What is needed:
If a line in the records below holds the string "apple", count it, and state only the final count.

*** Task material Section Begins ***

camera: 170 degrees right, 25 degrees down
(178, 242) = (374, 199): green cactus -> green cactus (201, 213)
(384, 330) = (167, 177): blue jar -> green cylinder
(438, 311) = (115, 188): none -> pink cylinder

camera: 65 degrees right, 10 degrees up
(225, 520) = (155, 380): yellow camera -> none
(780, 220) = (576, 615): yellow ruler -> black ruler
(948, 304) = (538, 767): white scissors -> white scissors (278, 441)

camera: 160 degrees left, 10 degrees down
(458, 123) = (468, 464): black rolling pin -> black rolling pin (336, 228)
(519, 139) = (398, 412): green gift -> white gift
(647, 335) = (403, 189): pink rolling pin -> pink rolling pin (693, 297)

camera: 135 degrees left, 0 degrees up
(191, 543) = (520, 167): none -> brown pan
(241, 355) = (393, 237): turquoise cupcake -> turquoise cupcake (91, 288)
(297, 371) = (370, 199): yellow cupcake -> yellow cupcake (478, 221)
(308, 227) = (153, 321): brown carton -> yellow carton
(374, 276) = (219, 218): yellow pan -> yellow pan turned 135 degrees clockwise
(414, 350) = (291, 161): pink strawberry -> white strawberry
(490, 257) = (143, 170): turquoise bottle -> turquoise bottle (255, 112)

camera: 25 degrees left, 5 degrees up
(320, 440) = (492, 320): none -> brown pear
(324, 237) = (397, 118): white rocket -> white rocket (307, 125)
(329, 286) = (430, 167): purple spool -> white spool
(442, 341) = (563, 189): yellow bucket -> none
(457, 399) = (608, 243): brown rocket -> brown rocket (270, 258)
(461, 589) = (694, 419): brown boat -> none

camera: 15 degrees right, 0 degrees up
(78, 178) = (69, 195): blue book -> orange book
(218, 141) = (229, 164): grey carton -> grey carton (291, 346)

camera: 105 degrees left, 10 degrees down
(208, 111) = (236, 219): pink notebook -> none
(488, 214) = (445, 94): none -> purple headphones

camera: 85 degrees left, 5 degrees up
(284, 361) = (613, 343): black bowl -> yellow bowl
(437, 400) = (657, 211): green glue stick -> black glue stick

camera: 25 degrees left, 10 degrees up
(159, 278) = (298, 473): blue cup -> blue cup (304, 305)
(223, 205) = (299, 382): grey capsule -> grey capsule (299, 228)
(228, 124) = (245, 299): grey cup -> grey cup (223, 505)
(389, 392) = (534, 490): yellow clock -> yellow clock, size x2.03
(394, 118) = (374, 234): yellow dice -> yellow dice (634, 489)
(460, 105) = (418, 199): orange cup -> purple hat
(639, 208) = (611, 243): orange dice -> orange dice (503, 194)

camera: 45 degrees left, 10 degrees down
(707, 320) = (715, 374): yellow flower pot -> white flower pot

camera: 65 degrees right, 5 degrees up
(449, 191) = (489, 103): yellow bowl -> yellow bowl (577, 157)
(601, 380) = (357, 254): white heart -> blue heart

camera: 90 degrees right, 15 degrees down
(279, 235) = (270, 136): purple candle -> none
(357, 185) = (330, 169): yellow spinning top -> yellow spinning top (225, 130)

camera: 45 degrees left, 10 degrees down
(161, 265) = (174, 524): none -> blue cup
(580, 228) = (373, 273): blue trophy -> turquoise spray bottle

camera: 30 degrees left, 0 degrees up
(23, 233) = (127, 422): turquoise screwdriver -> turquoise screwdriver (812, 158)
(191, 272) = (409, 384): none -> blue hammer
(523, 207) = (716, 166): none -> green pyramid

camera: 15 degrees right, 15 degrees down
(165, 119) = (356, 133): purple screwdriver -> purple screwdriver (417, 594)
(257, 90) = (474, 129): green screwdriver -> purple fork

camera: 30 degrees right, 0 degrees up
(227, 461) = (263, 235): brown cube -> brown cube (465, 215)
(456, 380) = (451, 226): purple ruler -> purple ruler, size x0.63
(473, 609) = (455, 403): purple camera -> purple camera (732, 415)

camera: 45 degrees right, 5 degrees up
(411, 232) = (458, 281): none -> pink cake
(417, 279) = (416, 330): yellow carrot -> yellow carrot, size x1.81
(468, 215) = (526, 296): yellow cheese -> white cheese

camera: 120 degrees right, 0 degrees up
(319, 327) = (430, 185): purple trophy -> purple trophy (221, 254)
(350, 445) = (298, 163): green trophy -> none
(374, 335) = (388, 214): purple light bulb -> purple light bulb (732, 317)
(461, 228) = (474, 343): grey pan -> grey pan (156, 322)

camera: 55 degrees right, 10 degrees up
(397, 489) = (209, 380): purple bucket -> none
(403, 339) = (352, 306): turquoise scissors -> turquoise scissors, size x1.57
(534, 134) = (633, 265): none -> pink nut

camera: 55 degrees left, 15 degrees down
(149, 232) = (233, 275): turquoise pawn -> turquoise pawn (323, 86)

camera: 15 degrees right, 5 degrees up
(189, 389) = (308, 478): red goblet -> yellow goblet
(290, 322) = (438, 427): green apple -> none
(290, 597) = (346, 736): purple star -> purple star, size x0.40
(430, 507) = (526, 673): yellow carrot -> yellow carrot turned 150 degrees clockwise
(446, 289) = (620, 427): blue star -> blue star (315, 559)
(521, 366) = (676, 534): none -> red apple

*** Task material Section Ends ***

Exercise result:
2